HOW TO COMPLETE THIS TASK
Every line of the data below that holds the string "none" needs to be reported.

DATA SECTION
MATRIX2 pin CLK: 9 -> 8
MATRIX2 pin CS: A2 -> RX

==

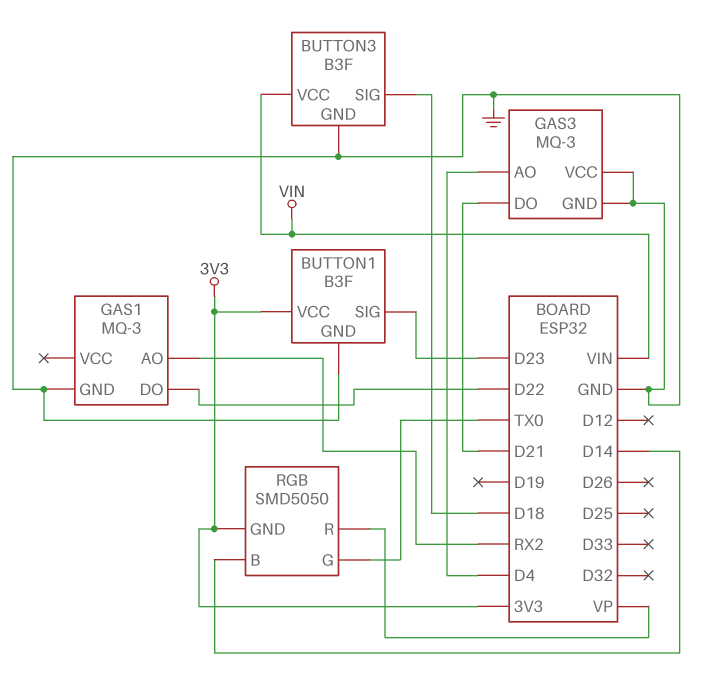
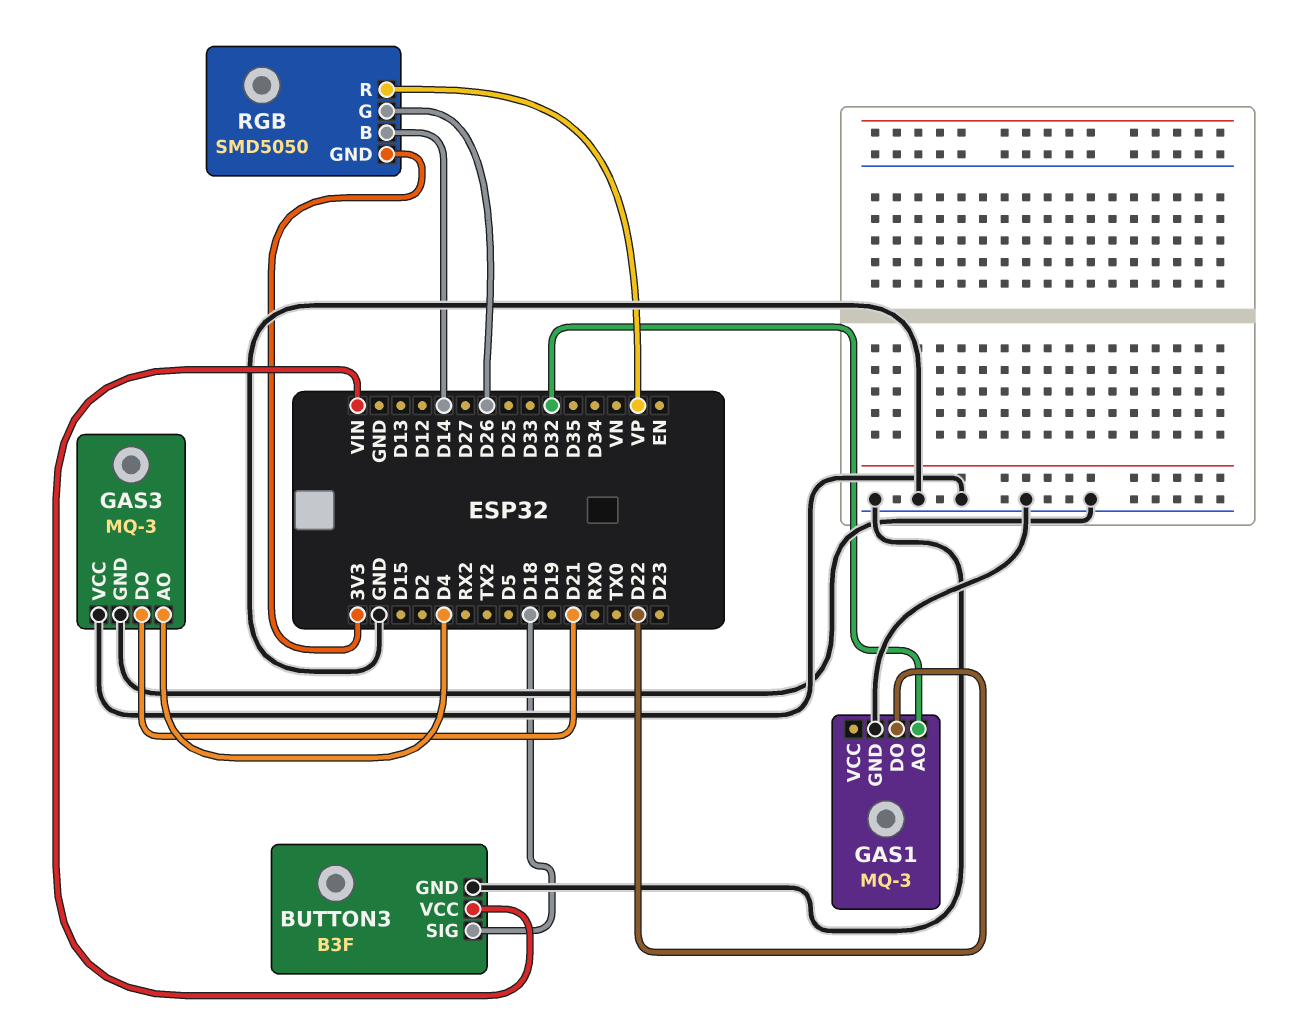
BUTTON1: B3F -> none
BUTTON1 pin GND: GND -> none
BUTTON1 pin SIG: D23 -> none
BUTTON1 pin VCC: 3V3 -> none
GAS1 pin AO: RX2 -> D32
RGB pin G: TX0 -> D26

SOLUTION TO THE EXERCISE
BUTTON1: B3F -> none
BUTTON1 pin GND: GND -> none
BUTTON1 pin SIG: D23 -> none
BUTTON1 pin VCC: 3V3 -> none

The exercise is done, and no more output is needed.